What is required -> Set down all of the entries word for word, omitting the images they contain.

Data in this exercise ->
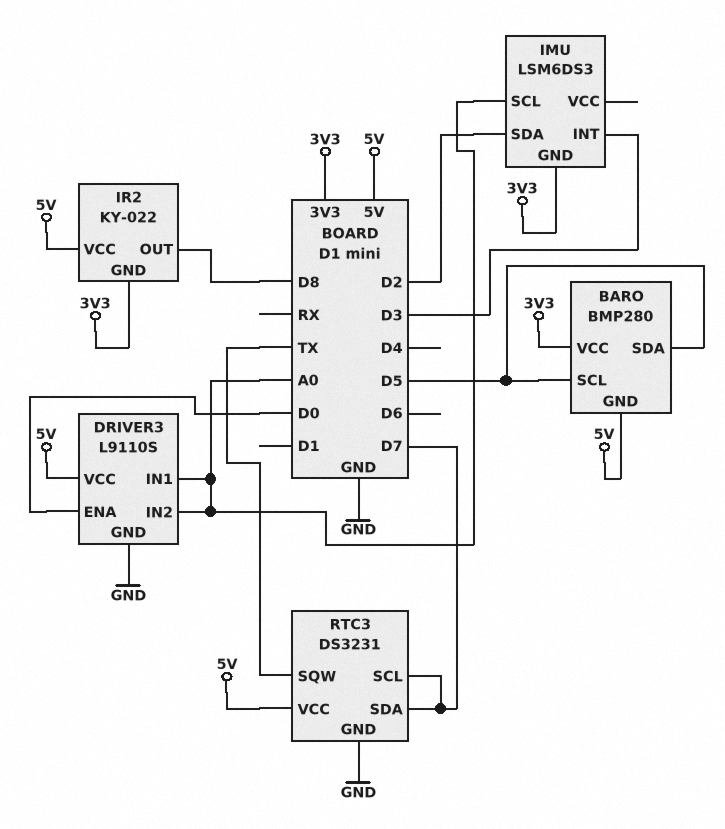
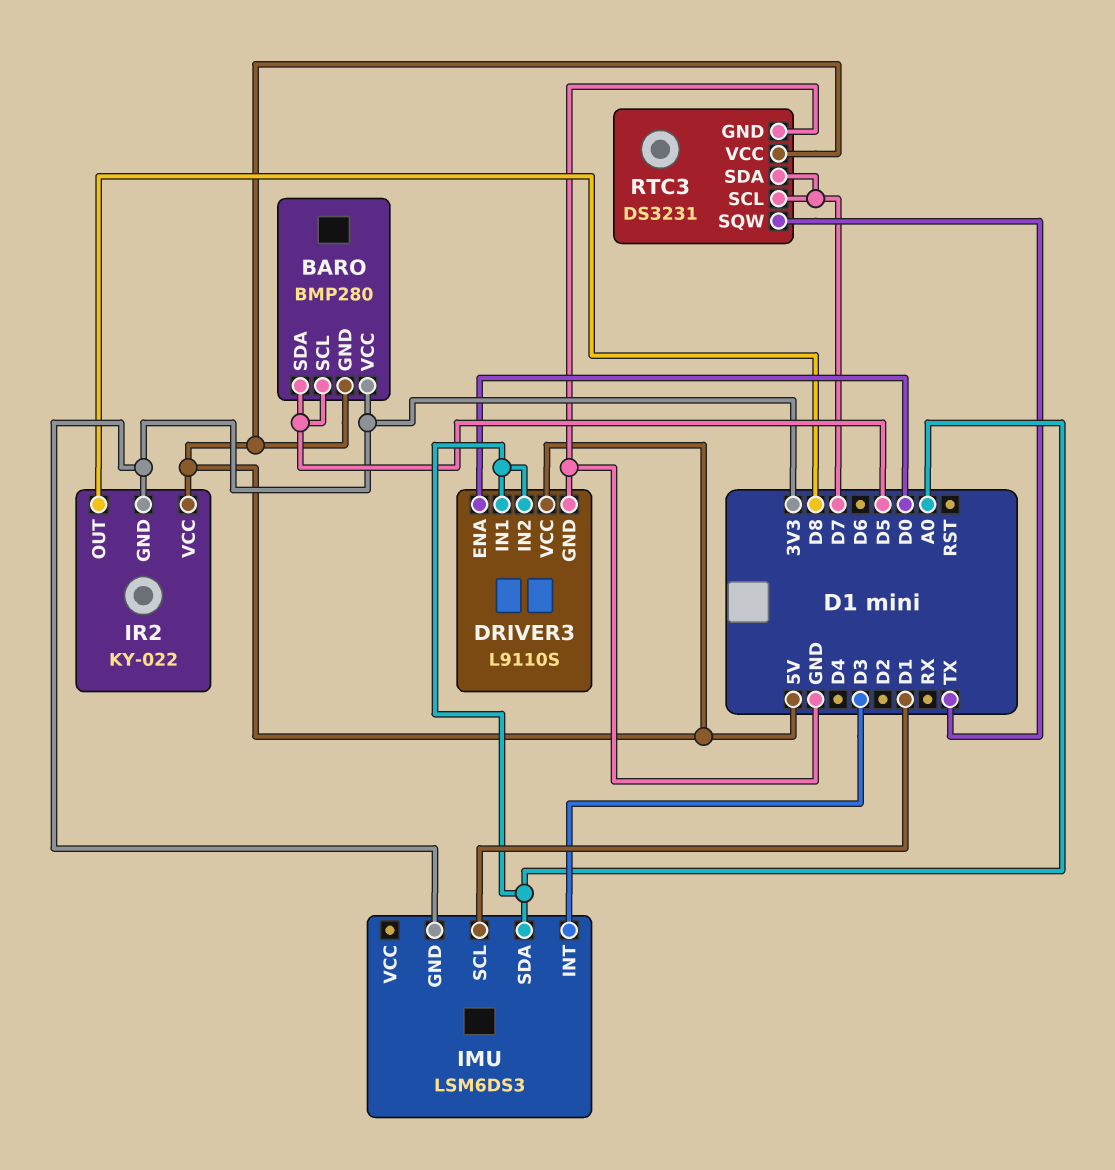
IMU pin SCL: A0 -> D1
IMU pin SDA: D2 -> A0

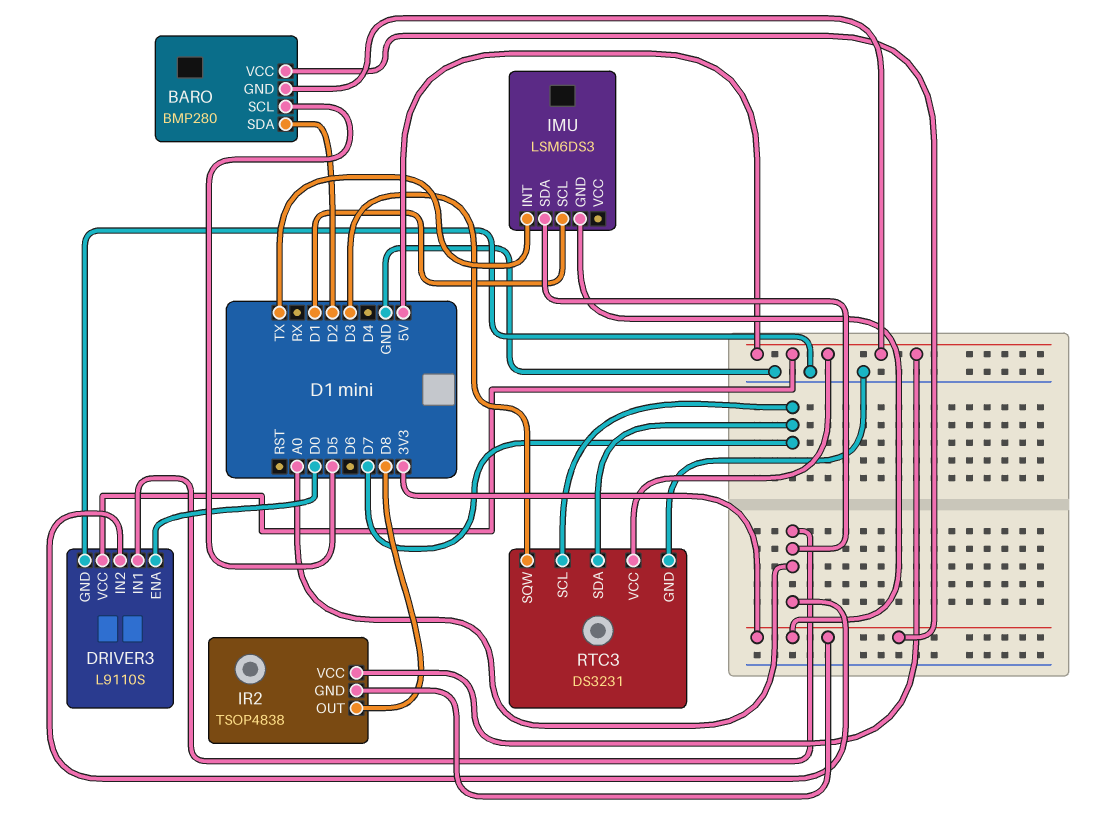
BARO pin SDA: D5 -> D2
IMU pin INT: D3 -> TX
IR2: KY-022 -> TSOP4838
RTC3 pin SQW: TX -> D3

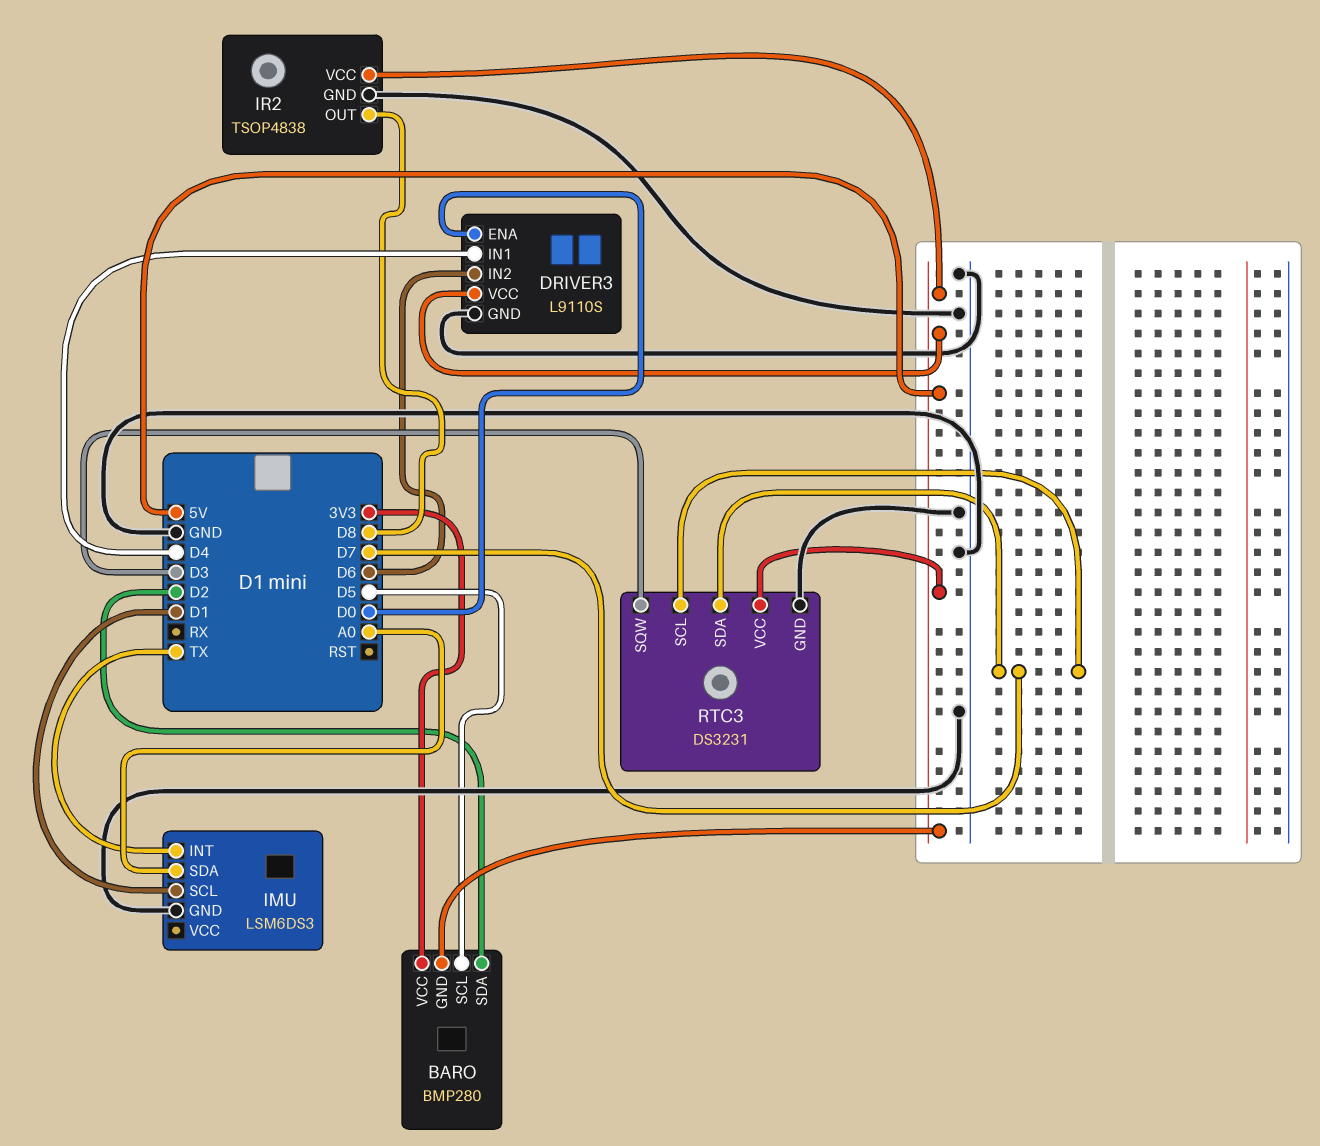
DRIVER3 pin IN1: A0 -> D4
DRIVER3 pin IN2: A0 -> D6
IMU pin GND: 3V3 -> GND
IR2 pin GND: 3V3 -> GND

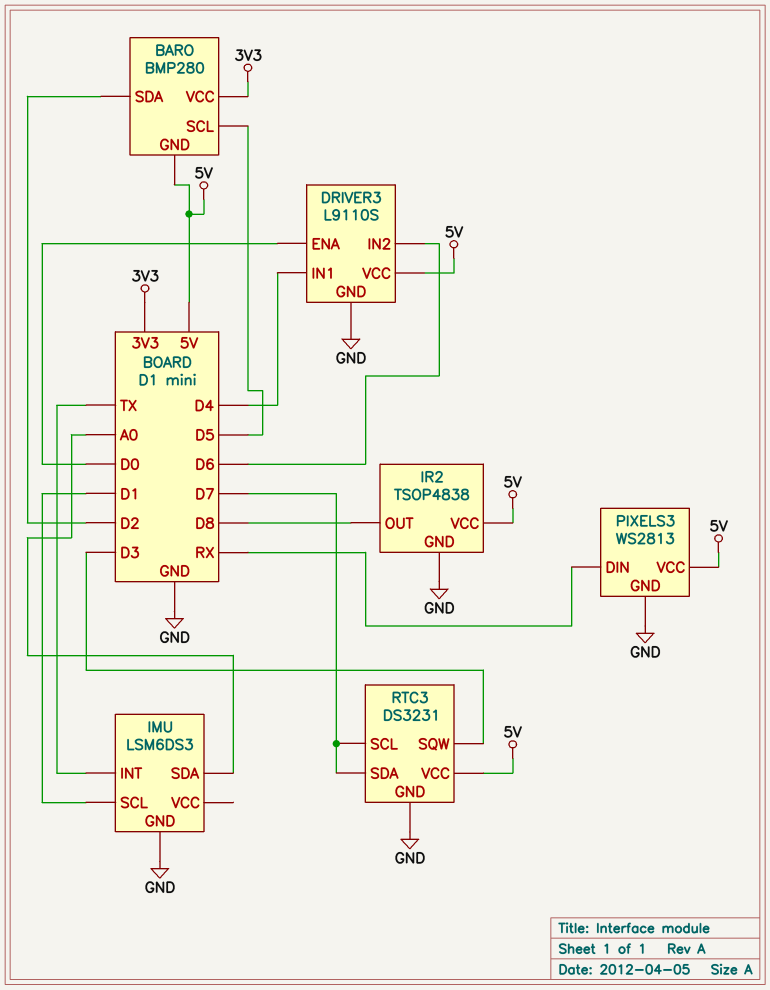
PIXELS3: none -> WS2813
PIXELS3 pin DIN: none -> RX
PIXELS3 pin GND: none -> GND
PIXELS3 pin VCC: none -> 5V

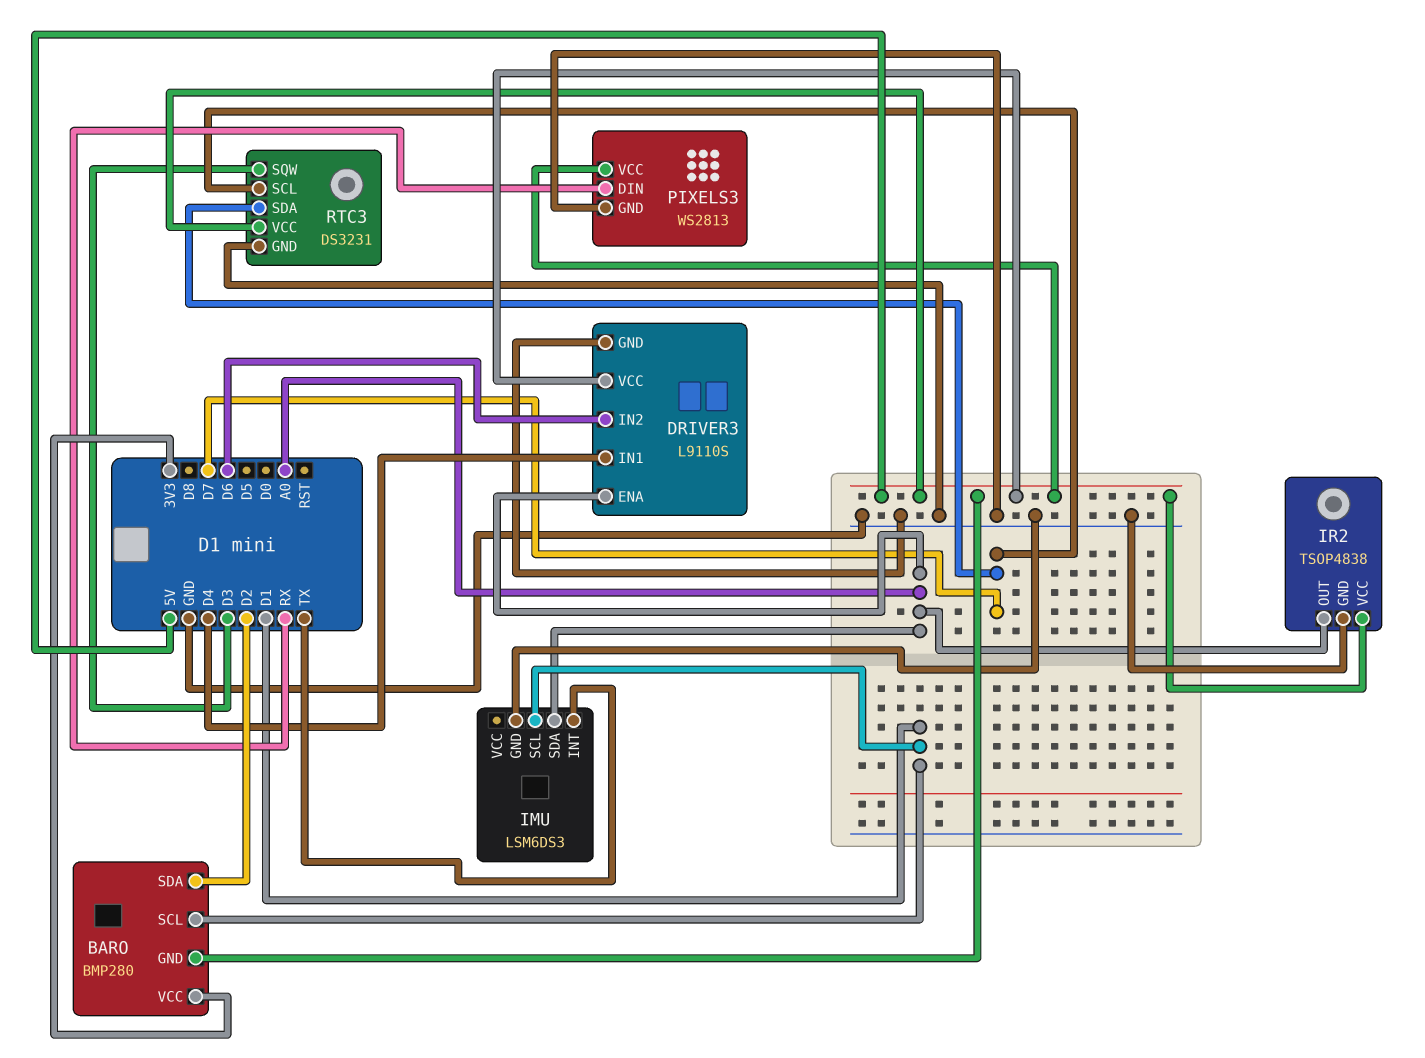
BARO pin SCL: D5 -> D1
DRIVER3 pin ENA: D0 -> A0
IR2 pin OUT: D8 -> A0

Written response ->
IMU pin SCL: A0 -> D1
IMU pin SDA: D2 -> A0

BARO pin SDA: D5 -> D2
IMU pin INT: D3 -> TX
IR2: KY-022 -> TSOP4838
RTC3 pin SQW: TX -> D3

DRIVER3 pin IN1: A0 -> D4
DRIVER3 pin IN2: A0 -> D6
IMU pin GND: 3V3 -> GND
IR2 pin GND: 3V3 -> GND

PIXELS3: none -> WS2813
PIXELS3 pin DIN: none -> RX
PIXELS3 pin GND: none -> GND
PIXELS3 pin VCC: none -> 5V

BARO pin SCL: D5 -> D1
DRIVER3 pin ENA: D0 -> A0
IR2 pin OUT: D8 -> A0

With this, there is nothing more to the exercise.